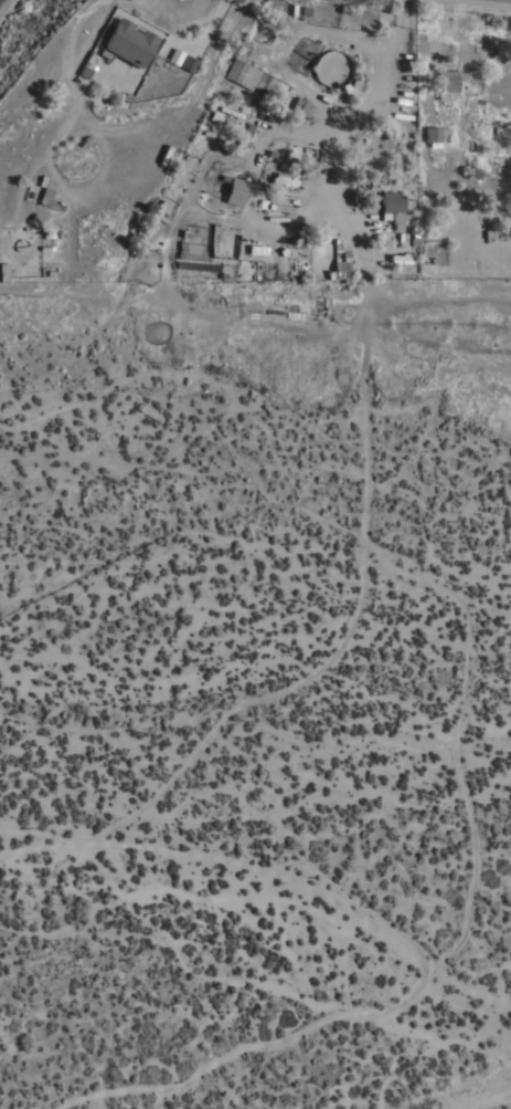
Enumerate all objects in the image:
road: (217, 8)
building: (128, 42)
road: (178, 43)
building: (188, 63)
building: (241, 72)
building: (446, 84)
building: (300, 106)
building: (216, 116)
road: (345, 118)
building: (436, 135)
building: (235, 190)
building: (46, 194)
building: (282, 207)
building: (392, 207)
building: (494, 234)
building: (46, 249)
building: (340, 267)
building: (3, 271)

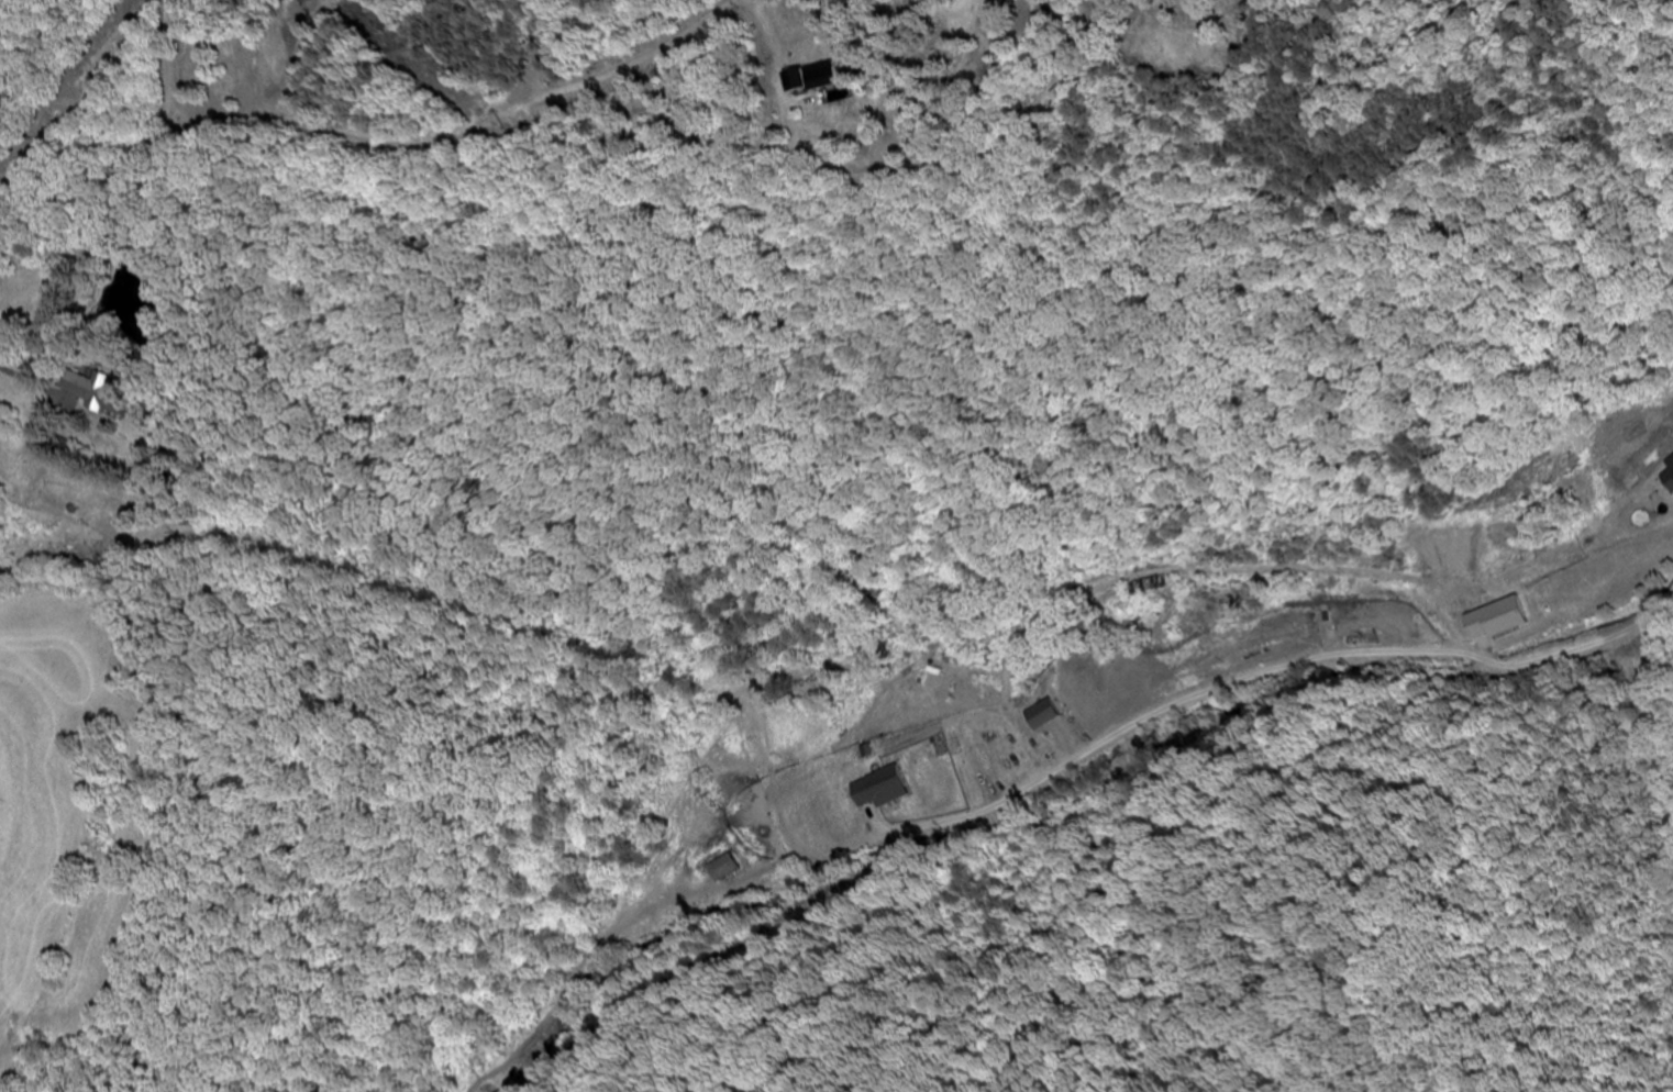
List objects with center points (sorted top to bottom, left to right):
building: (823, 78)
road: (133, 158)
building: (98, 388)
building: (1152, 586)
building: (1513, 611)
building: (1049, 715)
building: (941, 753)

● **Assignment**
Copy the data above word for word. Pictures stay out.

● **Problem solution**
Enumerate all objects in the image:
road: (217, 8)
building: (128, 42)
road: (178, 43)
building: (188, 63)
building: (241, 72)
building: (446, 84)
building: (300, 106)
building: (216, 116)
road: (345, 118)
building: (436, 135)
building: (235, 190)
building: (46, 194)
building: (282, 207)
building: (392, 207)
building: (494, 234)
building: (46, 249)
building: (340, 267)
building: (3, 271)

List objects with center points (sorted top to bottom, left to right):
building: (823, 78)
road: (133, 158)
building: (98, 388)
building: (1152, 586)
building: (1513, 611)
building: (1049, 715)
building: (941, 753)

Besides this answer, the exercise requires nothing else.